=== Work order ===
Among the records below, find the line that has "C9: none -> 3.3uF (DIS, MID)"; from there, give the lines again exactly, and stop after the line that has "T2: NPN BC547 (B VB2, C VC, E COM) -> none".

=== Information given ===
........

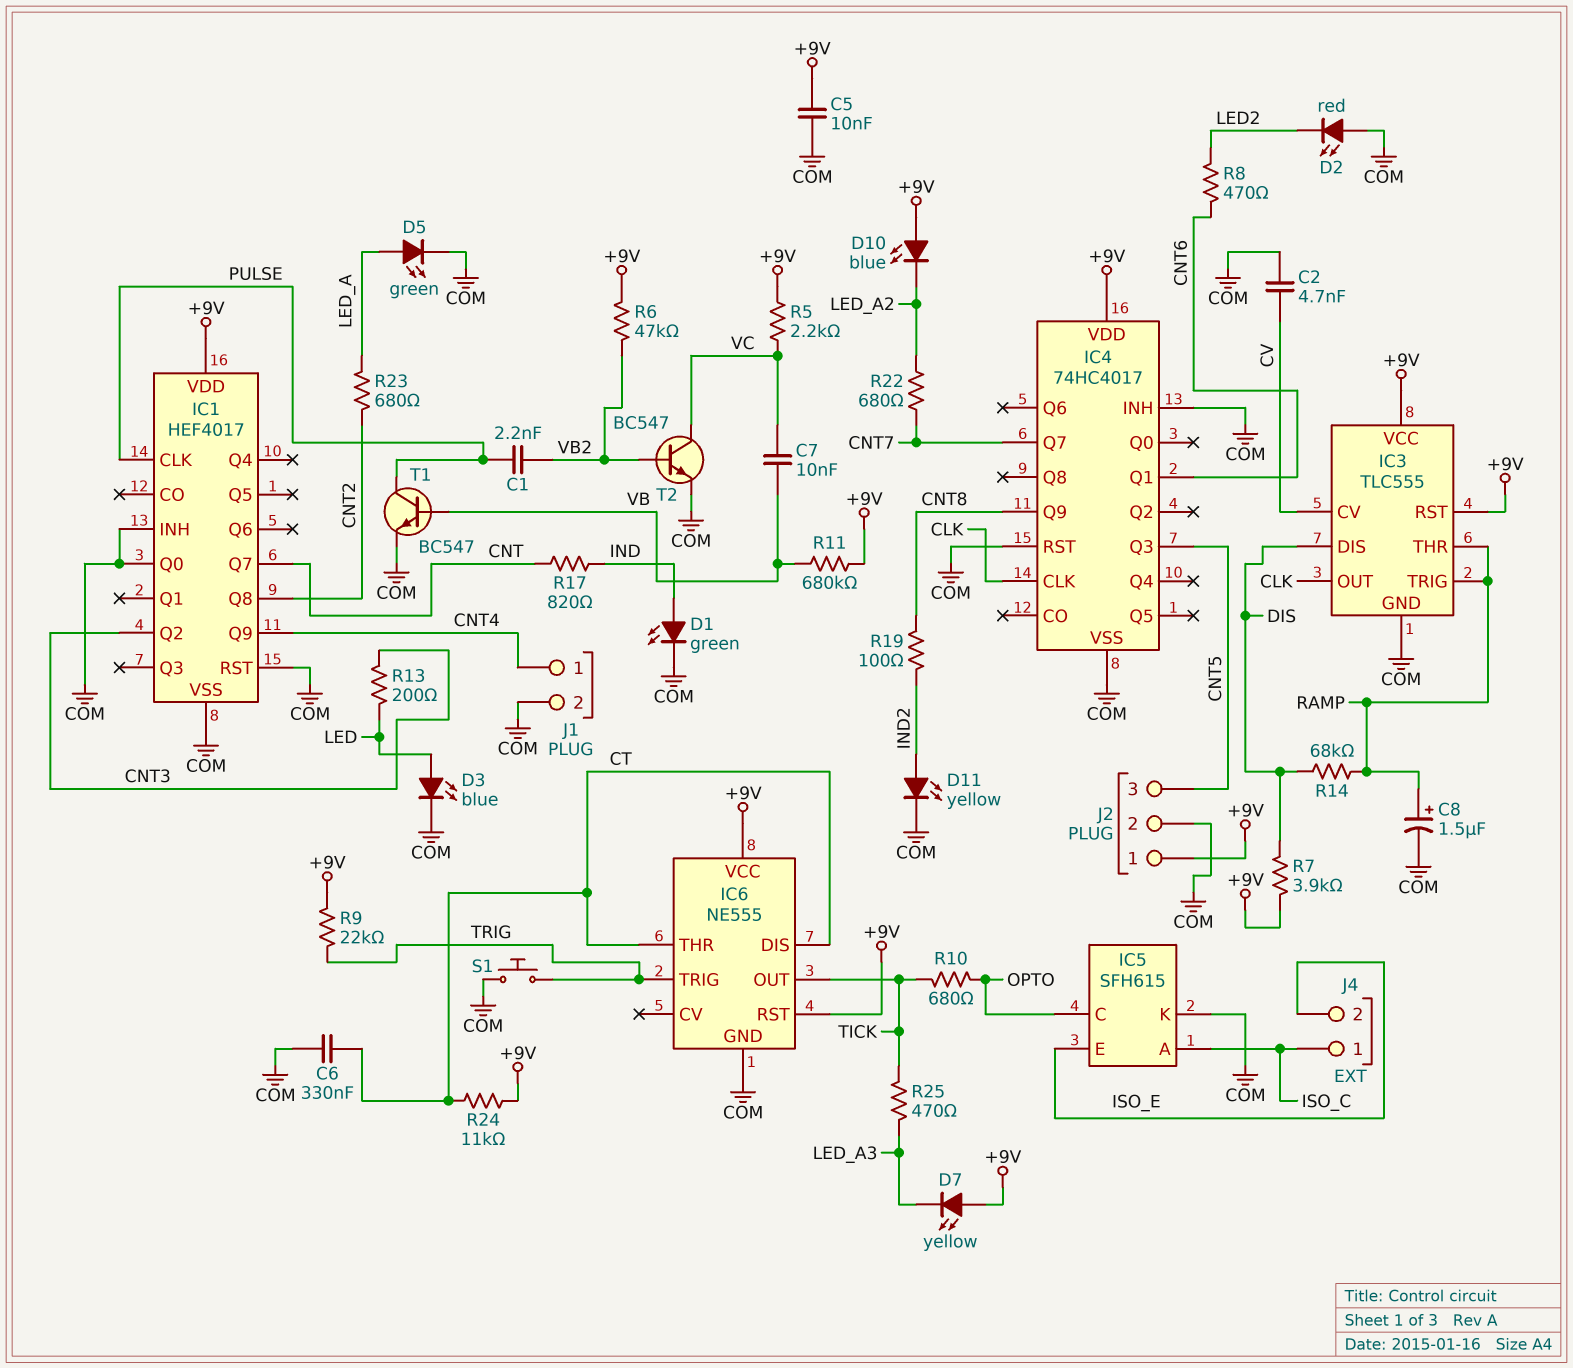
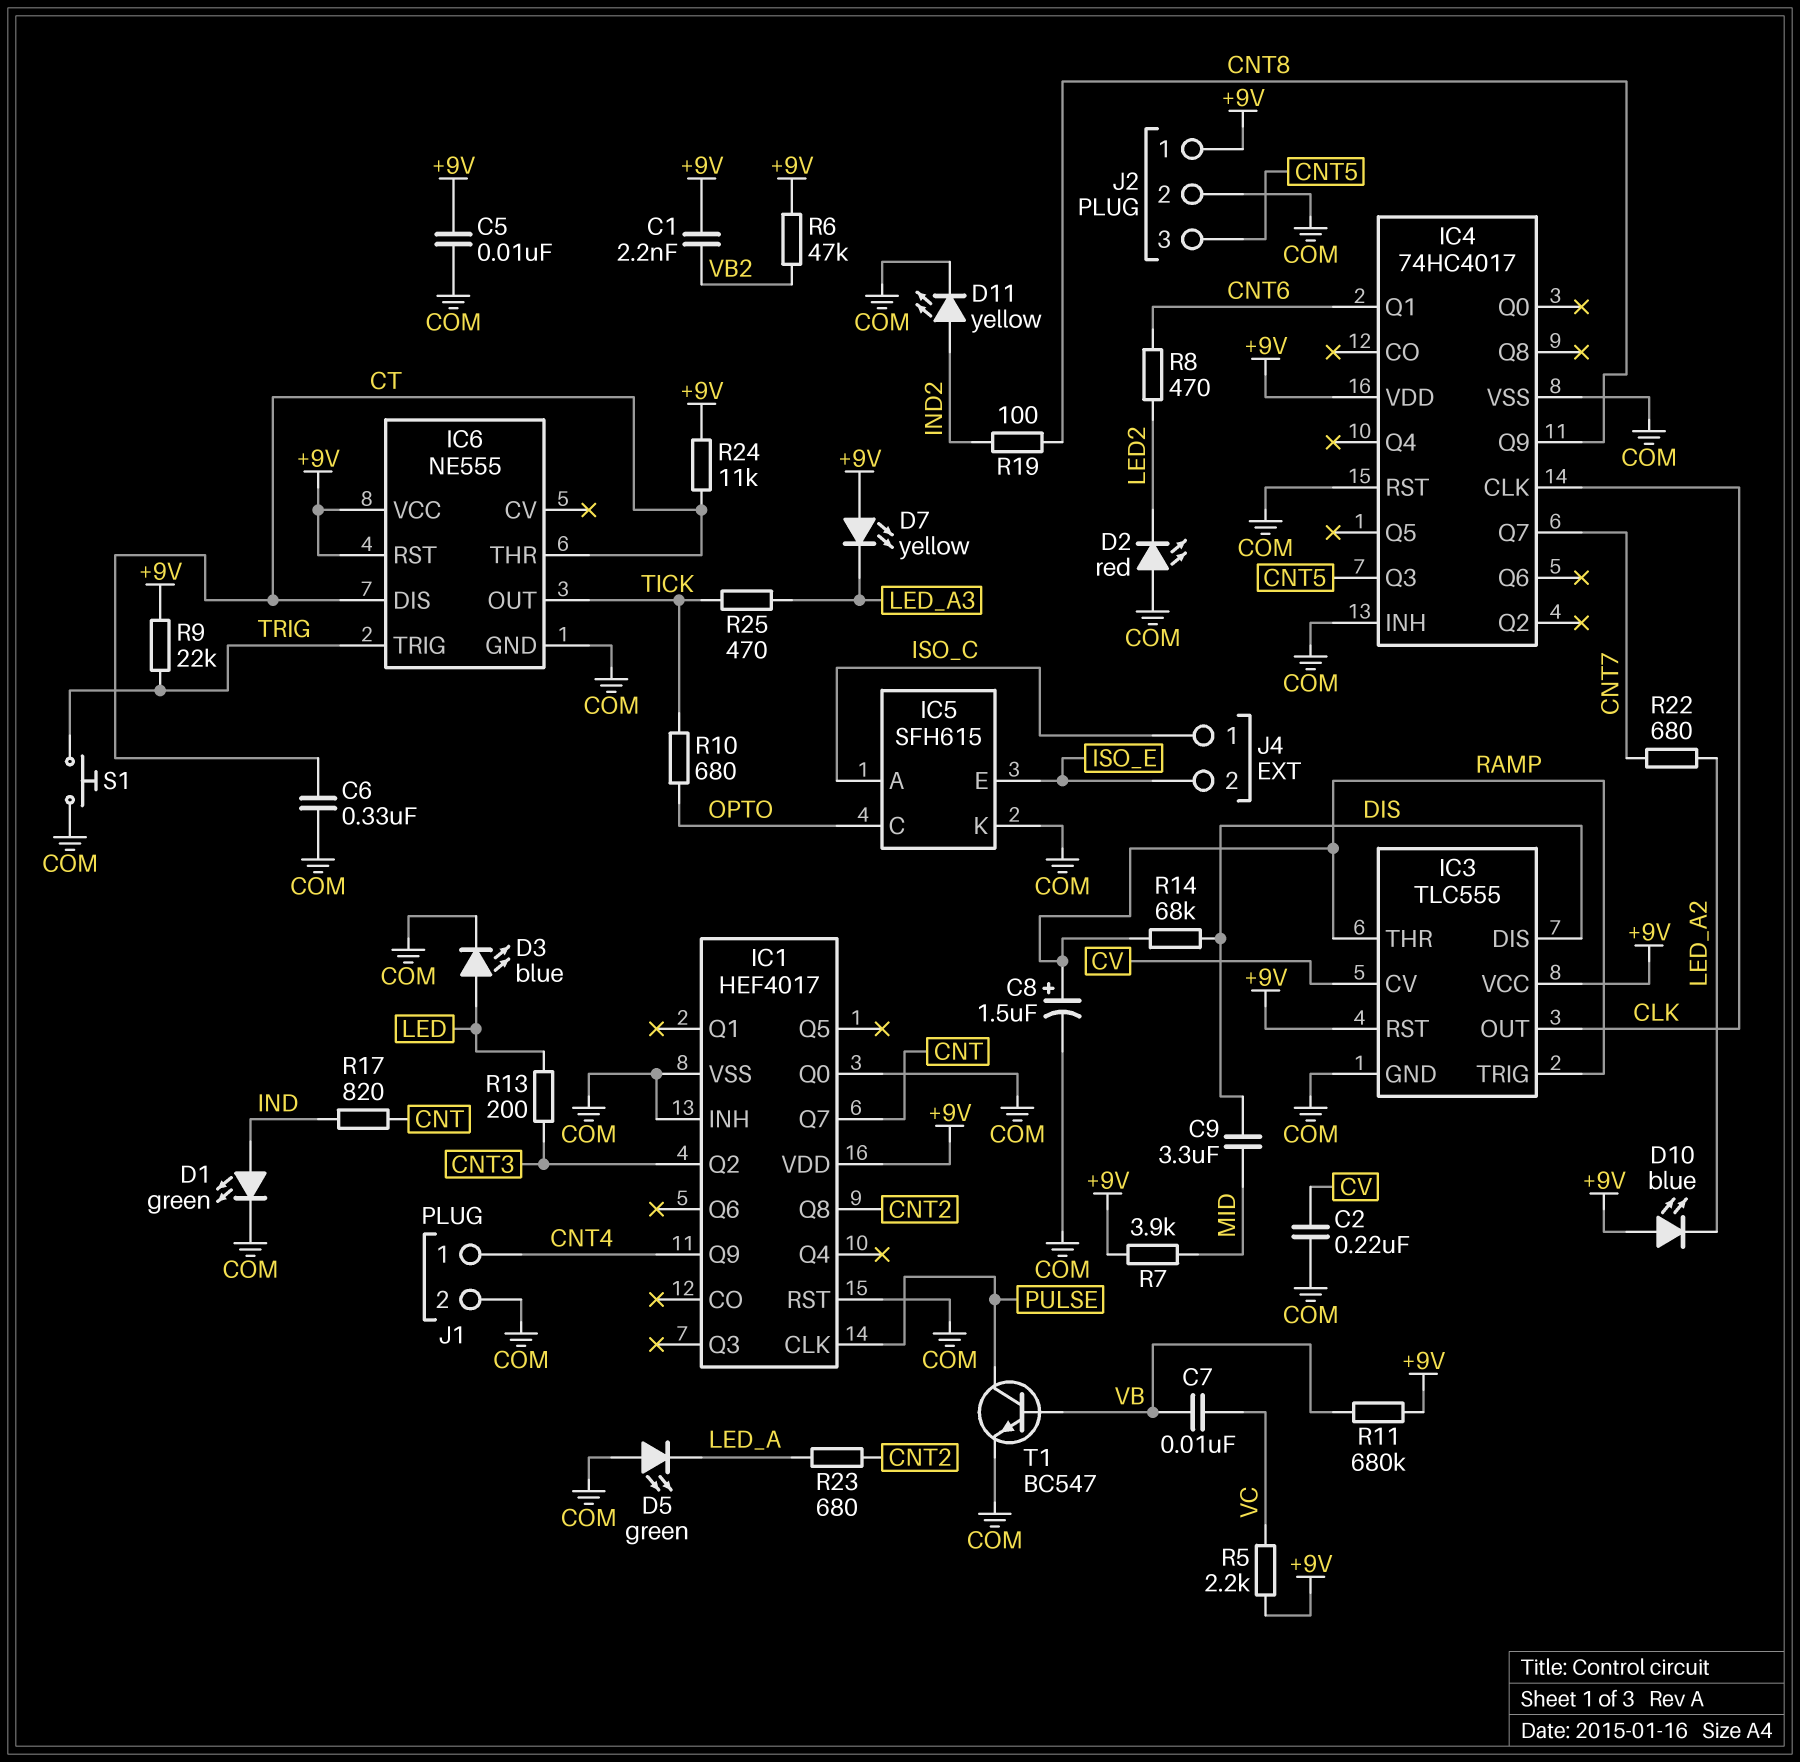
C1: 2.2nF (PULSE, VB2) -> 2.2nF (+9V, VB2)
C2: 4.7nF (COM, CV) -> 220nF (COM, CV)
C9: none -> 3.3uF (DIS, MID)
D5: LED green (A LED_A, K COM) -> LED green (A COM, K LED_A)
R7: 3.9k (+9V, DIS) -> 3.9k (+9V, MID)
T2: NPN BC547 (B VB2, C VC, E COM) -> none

........

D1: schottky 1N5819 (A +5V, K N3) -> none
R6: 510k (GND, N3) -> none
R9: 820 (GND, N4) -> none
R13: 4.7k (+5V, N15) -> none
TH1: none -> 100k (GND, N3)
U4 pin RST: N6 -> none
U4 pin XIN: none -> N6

........

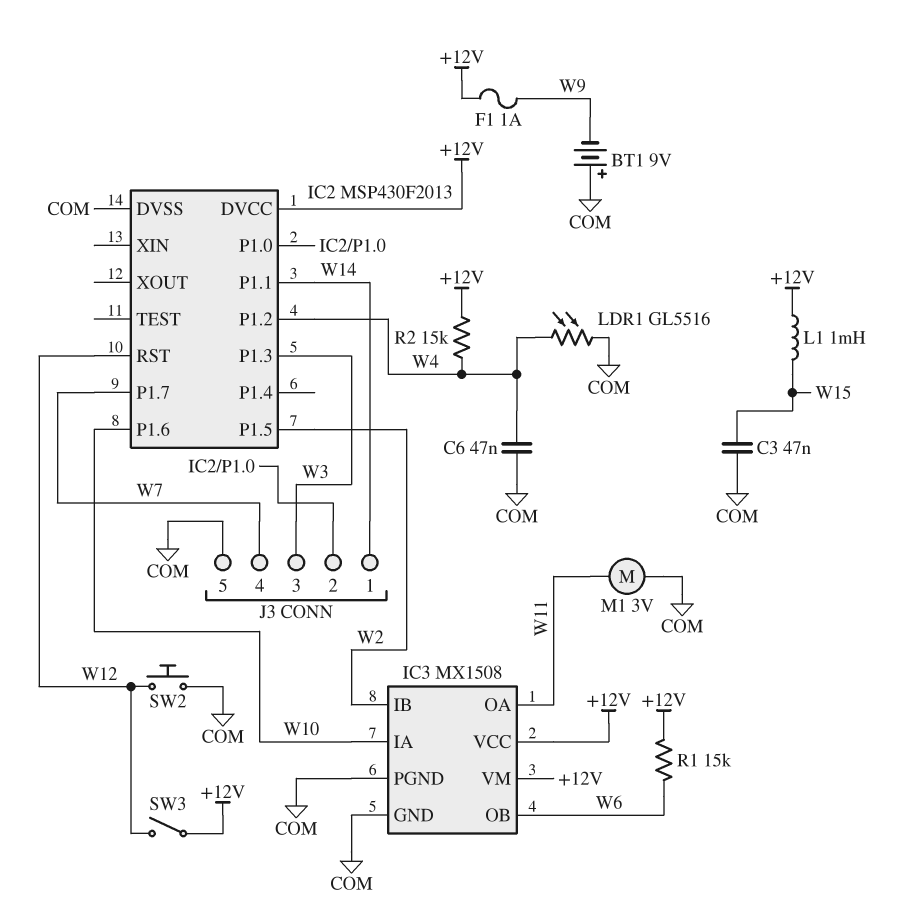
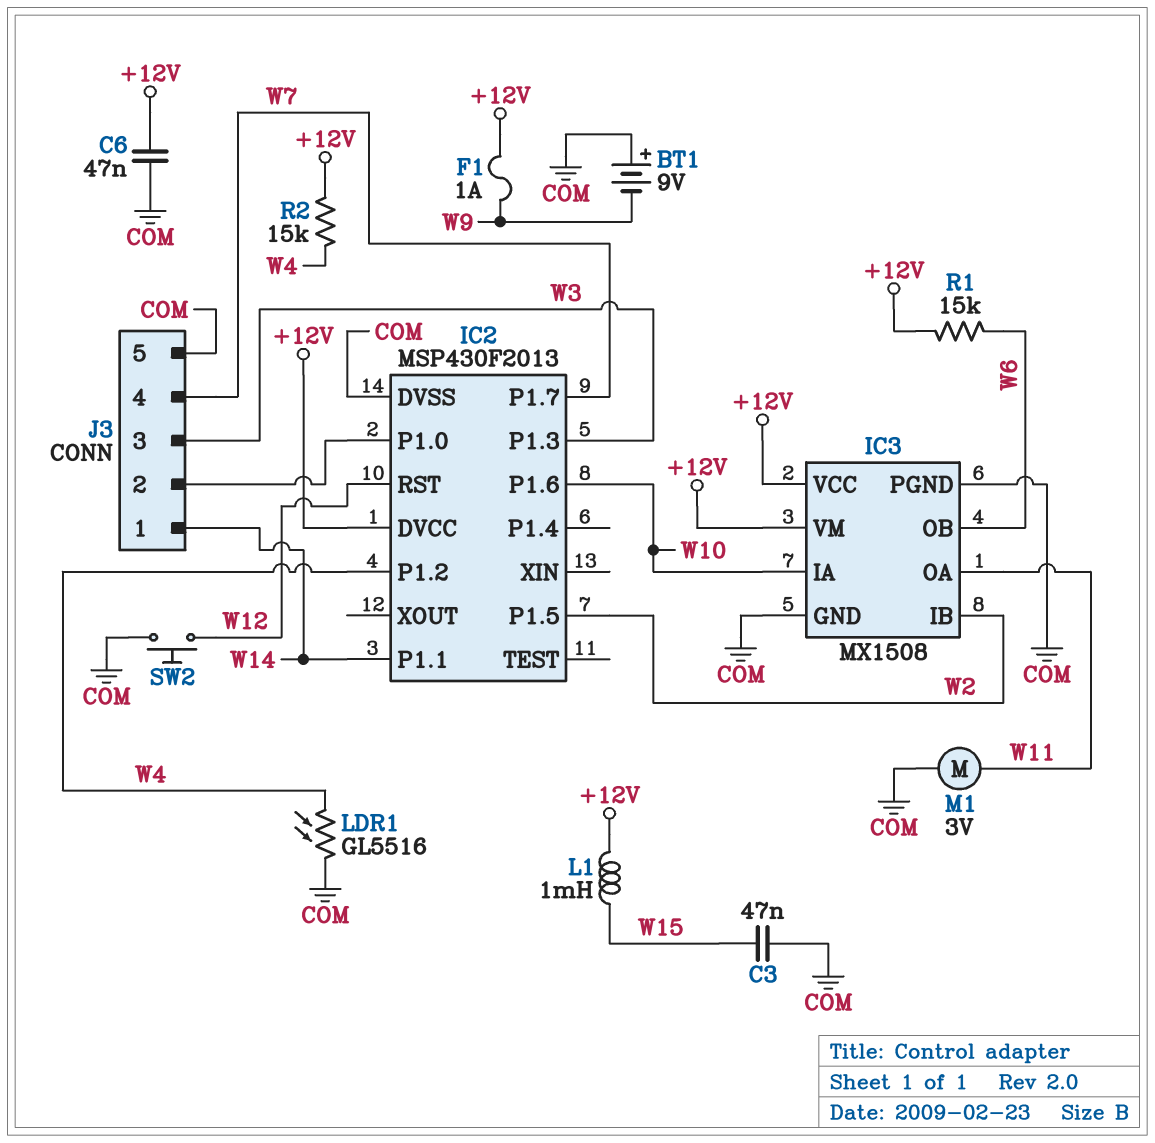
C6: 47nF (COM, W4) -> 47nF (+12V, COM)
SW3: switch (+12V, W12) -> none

........

=== Solution to this exercise ===
C9: none -> 3.3uF (DIS, MID)
D5: LED green (A LED_A, K COM) -> LED green (A COM, K LED_A)
R7: 3.9k (+9V, DIS) -> 3.9k (+9V, MID)
T2: NPN BC547 (B VB2, C VC, E COM) -> none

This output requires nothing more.